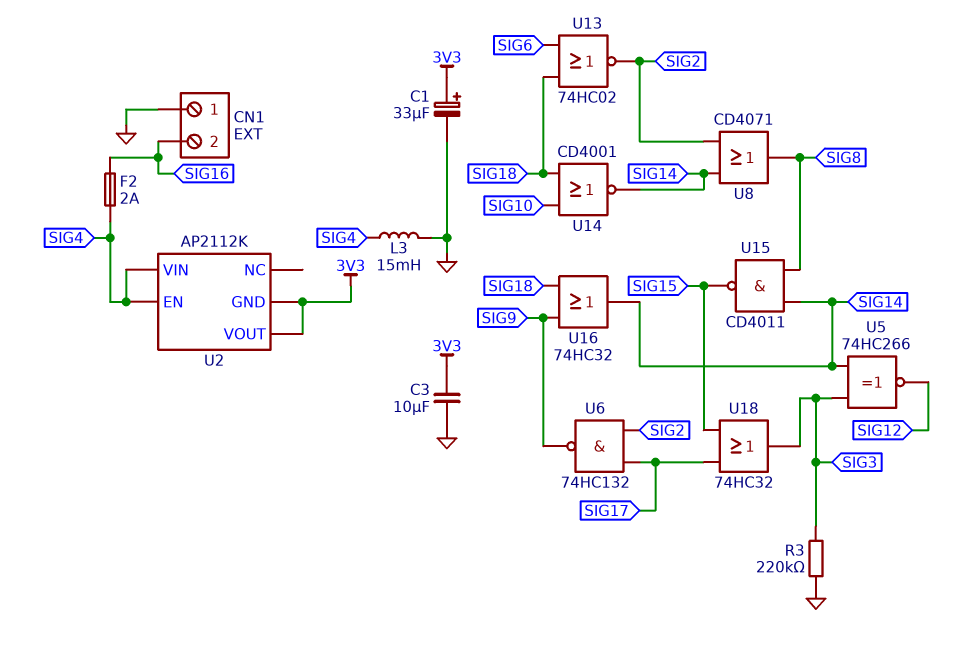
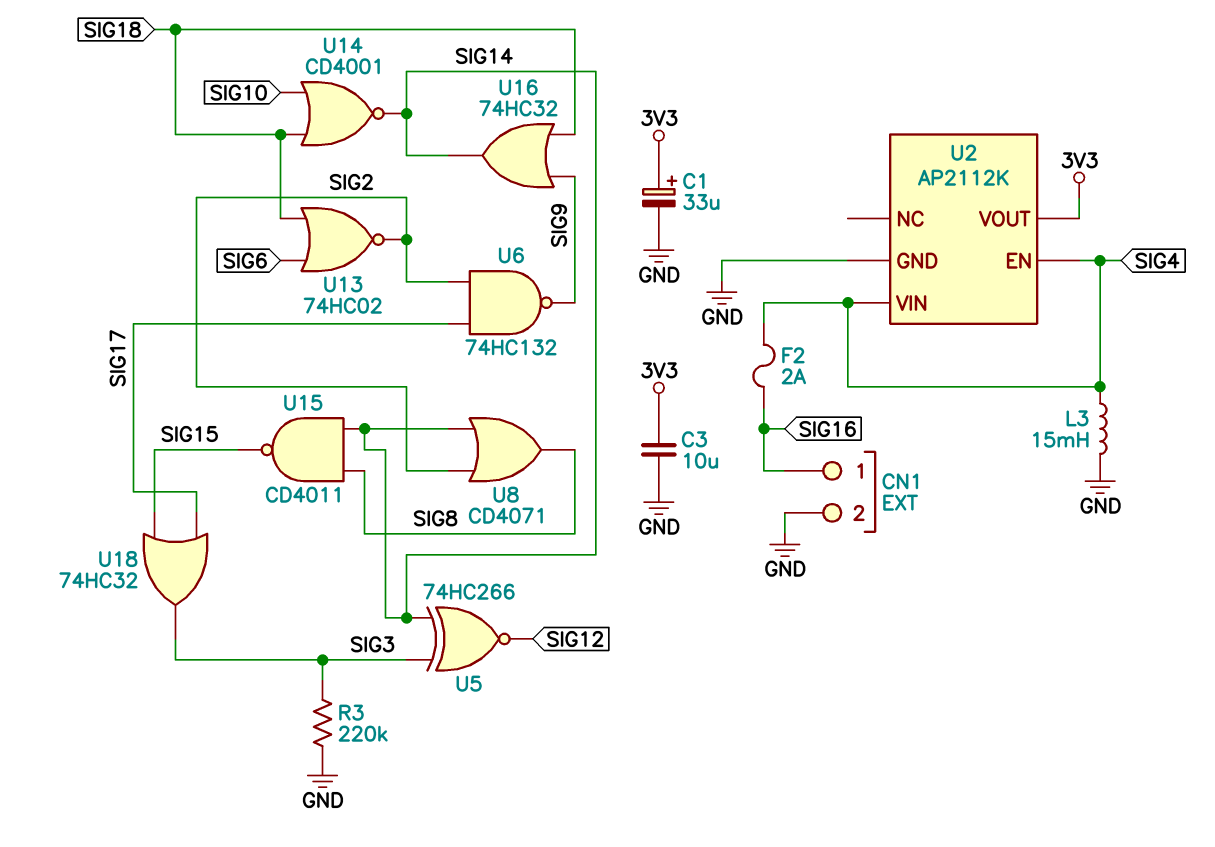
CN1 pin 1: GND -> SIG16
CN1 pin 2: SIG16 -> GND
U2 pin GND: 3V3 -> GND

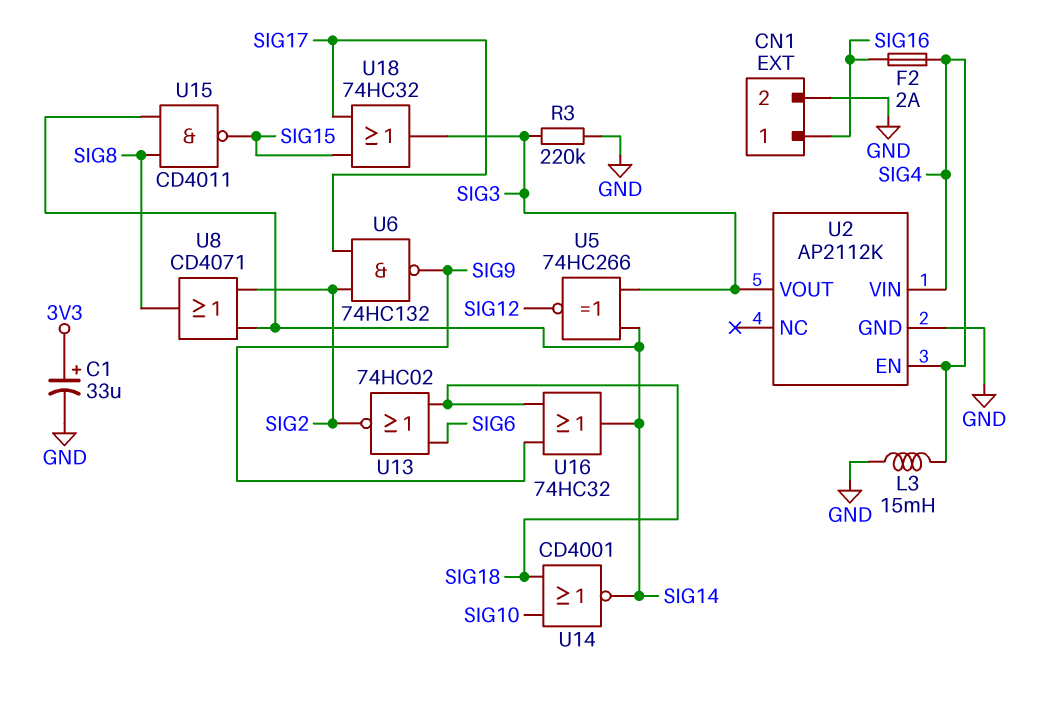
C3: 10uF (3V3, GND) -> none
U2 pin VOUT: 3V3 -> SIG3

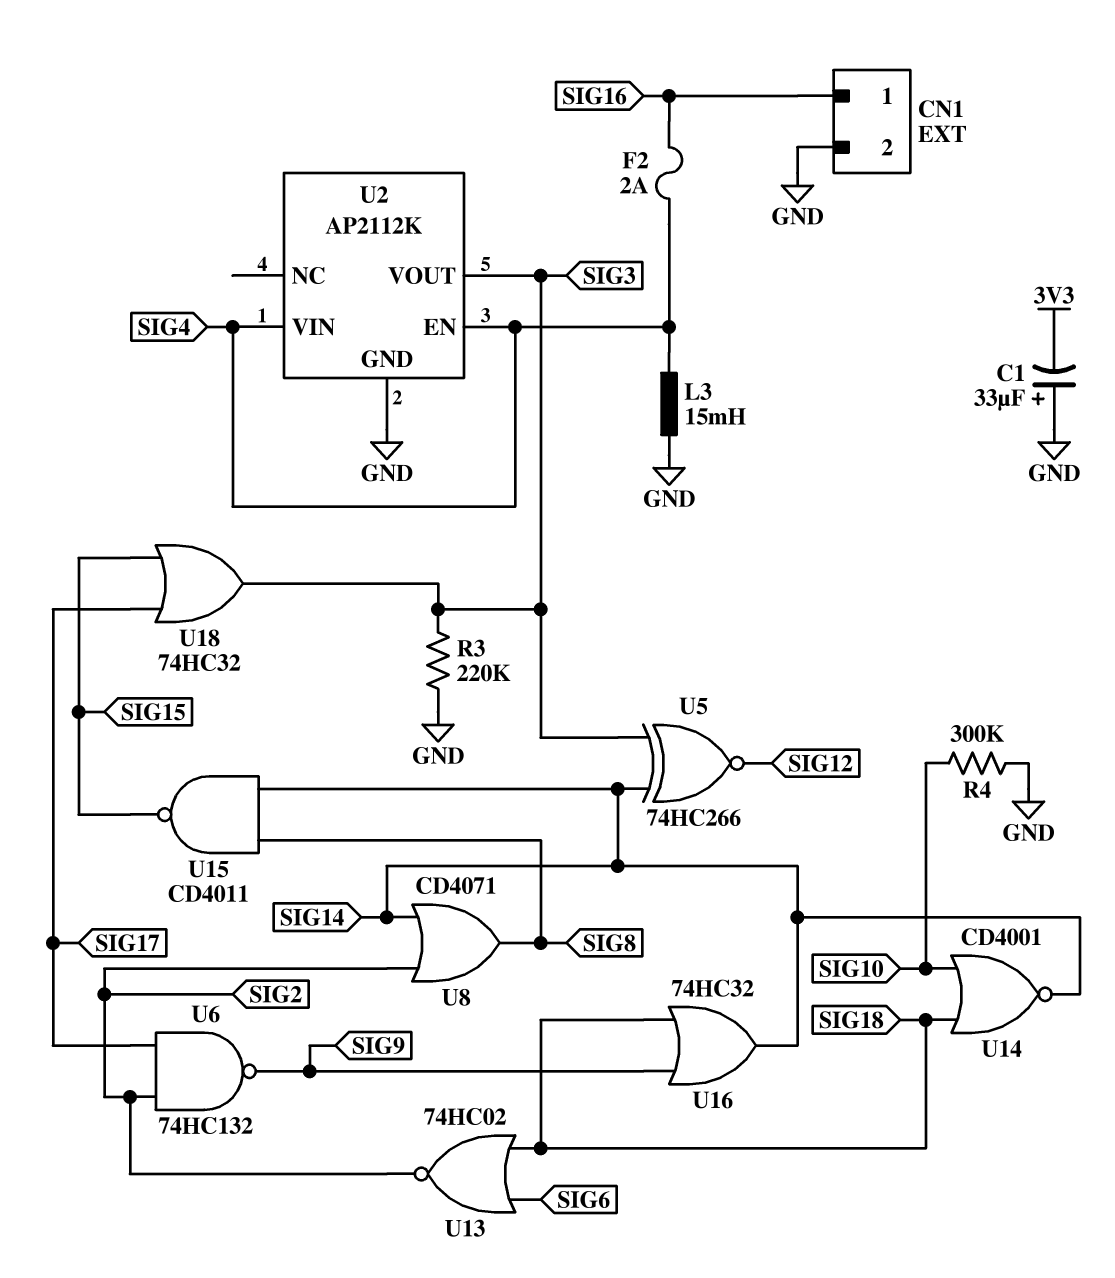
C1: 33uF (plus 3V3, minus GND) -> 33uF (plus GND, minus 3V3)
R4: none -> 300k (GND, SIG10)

*****

Pull out every line in the material above where "none" occurs.

C3: 10uF (3V3, GND) -> none
R4: none -> 300k (GND, SIG10)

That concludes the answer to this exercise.